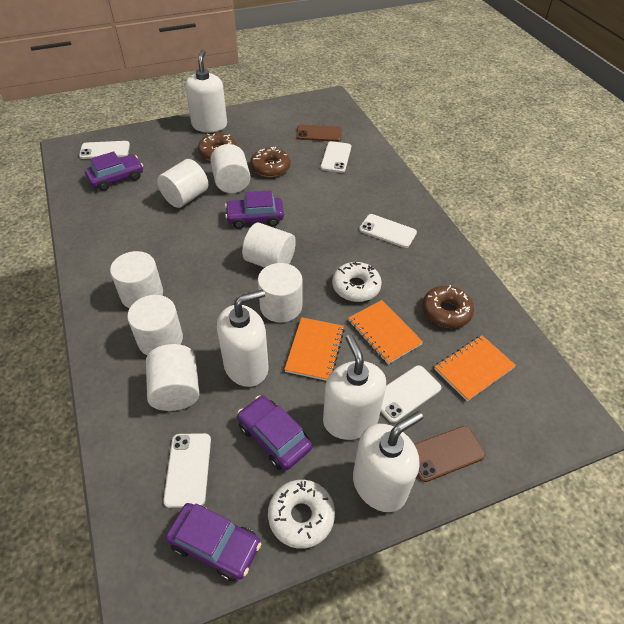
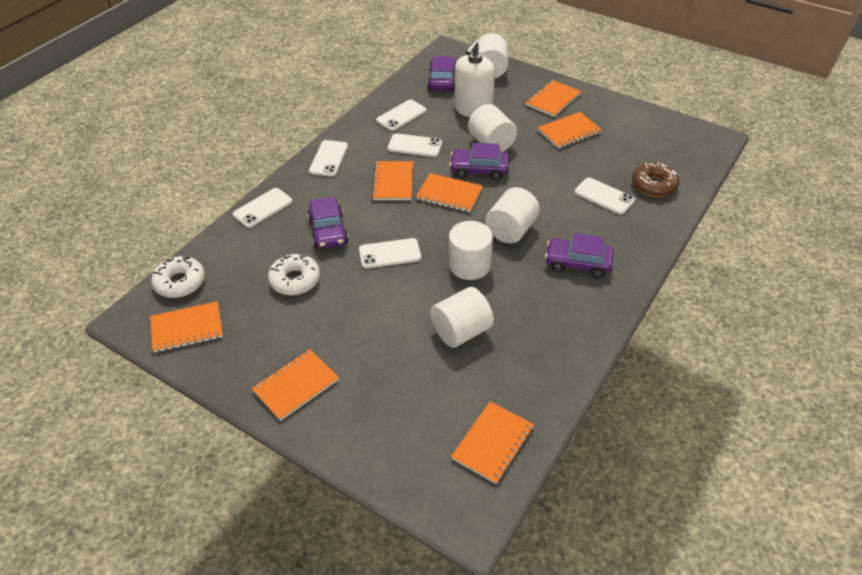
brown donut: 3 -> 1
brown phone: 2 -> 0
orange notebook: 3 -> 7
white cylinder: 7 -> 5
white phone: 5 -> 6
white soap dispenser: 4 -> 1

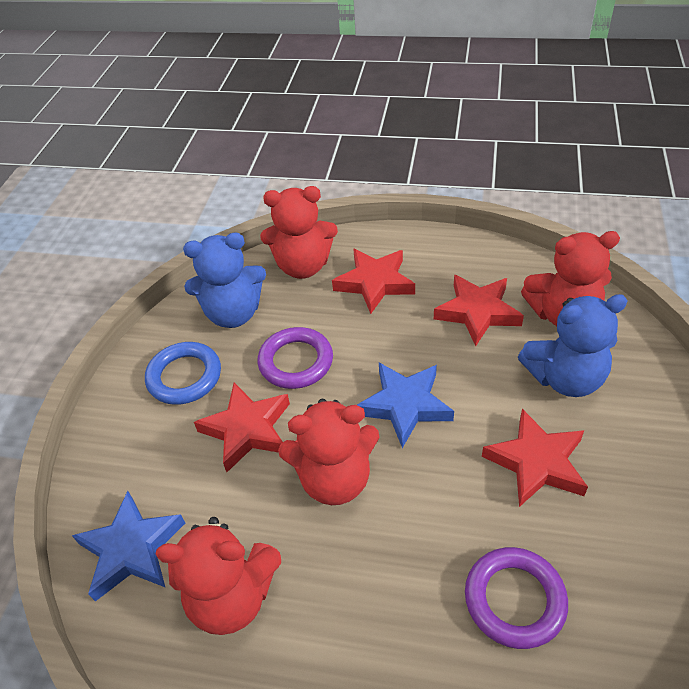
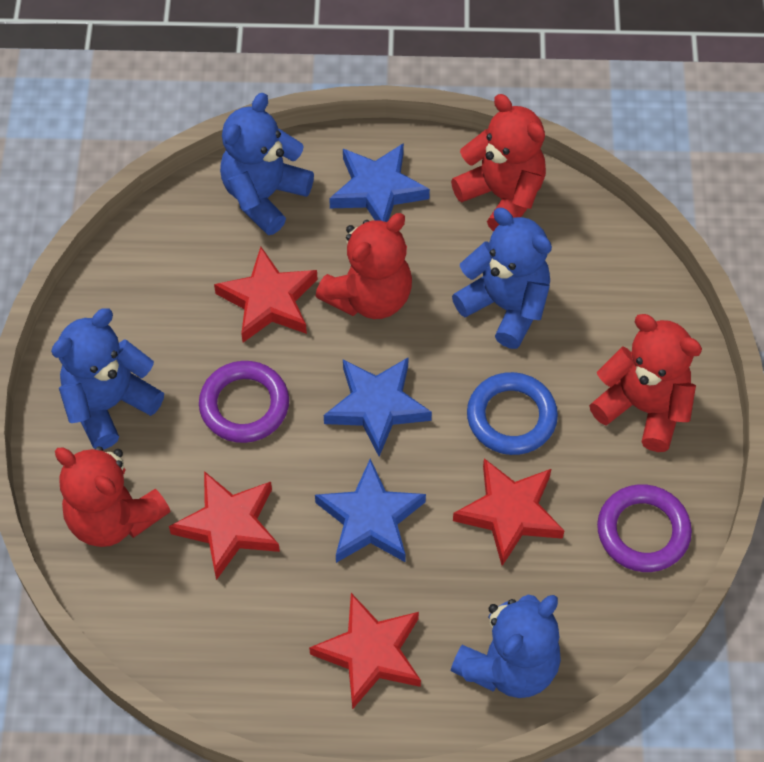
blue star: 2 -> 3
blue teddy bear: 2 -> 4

→ **WHAT IS REQUIRED**
Please filter the listing down to lines that include the word "white".

→ **TASK ANSWER**
white cylinder: 7 -> 5
white phone: 5 -> 6
white soap dispenser: 4 -> 1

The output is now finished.